** begin RAW RECORDS **
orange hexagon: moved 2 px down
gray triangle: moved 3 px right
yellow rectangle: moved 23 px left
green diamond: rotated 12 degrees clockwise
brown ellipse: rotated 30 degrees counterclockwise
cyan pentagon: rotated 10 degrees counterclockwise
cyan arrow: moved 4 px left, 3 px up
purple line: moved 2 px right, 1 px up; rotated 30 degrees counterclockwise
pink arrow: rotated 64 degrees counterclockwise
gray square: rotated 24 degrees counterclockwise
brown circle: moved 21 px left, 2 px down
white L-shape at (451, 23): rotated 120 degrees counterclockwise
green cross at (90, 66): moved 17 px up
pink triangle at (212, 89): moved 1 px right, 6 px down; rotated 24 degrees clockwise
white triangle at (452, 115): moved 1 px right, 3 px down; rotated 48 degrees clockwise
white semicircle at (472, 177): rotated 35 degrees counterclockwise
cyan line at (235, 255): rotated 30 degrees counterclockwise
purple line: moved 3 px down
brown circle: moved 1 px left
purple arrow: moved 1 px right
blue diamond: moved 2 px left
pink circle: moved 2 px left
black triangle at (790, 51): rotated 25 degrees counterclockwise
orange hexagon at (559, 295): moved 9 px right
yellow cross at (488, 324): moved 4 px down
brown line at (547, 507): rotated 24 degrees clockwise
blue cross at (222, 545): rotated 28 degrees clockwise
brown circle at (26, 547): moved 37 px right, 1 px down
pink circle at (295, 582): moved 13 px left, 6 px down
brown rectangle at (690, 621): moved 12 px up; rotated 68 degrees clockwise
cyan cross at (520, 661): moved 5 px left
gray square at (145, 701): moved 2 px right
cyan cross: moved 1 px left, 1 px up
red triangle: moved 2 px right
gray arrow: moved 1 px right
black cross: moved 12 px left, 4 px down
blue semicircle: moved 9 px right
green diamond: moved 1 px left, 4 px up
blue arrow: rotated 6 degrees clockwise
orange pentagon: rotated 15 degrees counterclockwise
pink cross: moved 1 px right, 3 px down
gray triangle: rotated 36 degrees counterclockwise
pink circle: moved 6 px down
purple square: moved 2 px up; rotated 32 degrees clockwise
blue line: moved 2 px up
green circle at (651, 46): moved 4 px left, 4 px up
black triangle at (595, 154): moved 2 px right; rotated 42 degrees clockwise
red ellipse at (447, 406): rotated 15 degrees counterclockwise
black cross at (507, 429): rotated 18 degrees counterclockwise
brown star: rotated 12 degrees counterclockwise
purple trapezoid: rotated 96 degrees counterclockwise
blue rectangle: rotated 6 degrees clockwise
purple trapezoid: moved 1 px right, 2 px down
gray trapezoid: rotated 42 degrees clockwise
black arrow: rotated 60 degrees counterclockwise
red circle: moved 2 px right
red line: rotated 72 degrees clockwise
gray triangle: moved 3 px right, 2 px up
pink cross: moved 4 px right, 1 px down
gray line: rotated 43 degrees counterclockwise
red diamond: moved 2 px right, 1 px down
** end RAW RECORDS **
→ AIM OF THE EXERCISE
Rewrite all of the lines above, renaming "px" to "pixels" wherever it appears and leaving everything else as it is.

→ EXERCISE RESPONSE
orange hexagon: moved 2 pixels down
gray triangle: moved 3 pixels right
yellow rectangle: moved 23 pixels left
green diamond: rotated 12 degrees clockwise
brown ellipse: rotated 30 degrees counterclockwise
cyan pentagon: rotated 10 degrees counterclockwise
cyan arrow: moved 4 pixels left, 3 pixels up
purple line: moved 2 pixels right, 1 pixels up; rotated 30 degrees counterclockwise
pink arrow: rotated 64 degrees counterclockwise
gray square: rotated 24 degrees counterclockwise
brown circle: moved 21 pixels left, 2 pixels down
white L-shape at (451, 23): rotated 120 degrees counterclockwise
green cross at (90, 66): moved 17 pixels up
pink triangle at (212, 89): moved 1 pixels right, 6 pixels down; rotated 24 degrees clockwise
white triangle at (452, 115): moved 1 pixels right, 3 pixels down; rotated 48 degrees clockwise
white semicircle at (472, 177): rotated 35 degrees counterclockwise
cyan line at (235, 255): rotated 30 degrees counterclockwise
purple line: moved 3 pixels down
brown circle: moved 1 pixels left
purple arrow: moved 1 pixels right
blue diamond: moved 2 pixels left
pink circle: moved 2 pixels left
black triangle at (790, 51): rotated 25 degrees counterclockwise
orange hexagon at (559, 295): moved 9 pixels right
yellow cross at (488, 324): moved 4 pixels down
brown line at (547, 507): rotated 24 degrees clockwise
blue cross at (222, 545): rotated 28 degrees clockwise
brown circle at (26, 547): moved 37 pixels right, 1 pixels down
pink circle at (295, 582): moved 13 pixels left, 6 pixels down
brown rectangle at (690, 621): moved 12 pixels up; rotated 68 degrees clockwise
cyan cross at (520, 661): moved 5 pixels left
gray square at (145, 701): moved 2 pixels right
cyan cross: moved 1 pixels left, 1 pixels up
red triangle: moved 2 pixels right
gray arrow: moved 1 pixels right
black cross: moved 12 pixels left, 4 pixels down
blue semicircle: moved 9 pixels right
green diamond: moved 1 pixels left, 4 pixels up
blue arrow: rotated 6 degrees clockwise
orange pentagon: rotated 15 degrees counterclockwise
pink cross: moved 1 pixels right, 3 pixels down
gray triangle: rotated 36 degrees counterclockwise
pink circle: moved 6 pixels down
purple square: moved 2 pixels up; rotated 32 degrees clockwise
blue line: moved 2 pixels up
green circle at (651, 46): moved 4 pixels left, 4 pixels up
black triangle at (595, 154): moved 2 pixels right; rotated 42 degrees clockwise
red ellipse at (447, 406): rotated 15 degrees counterclockwise
black cross at (507, 429): rotated 18 degrees counterclockwise
brown star: rotated 12 degrees counterclockwise
purple trapezoid: rotated 96 degrees counterclockwise
blue rectangle: rotated 6 degrees clockwise
purple trapezoid: moved 1 pixels right, 2 pixels down
gray trapezoid: rotated 42 degrees clockwise
black arrow: rotated 60 degrees counterclockwise
red circle: moved 2 pixels right
red line: rotated 72 degrees clockwise
gray triangle: moved 3 pixels right, 2 pixels up
pink cross: moved 4 pixels right, 1 pixels down
gray line: rotated 43 degrees counterclockwise
red diamond: moved 2 pixels right, 1 pixels down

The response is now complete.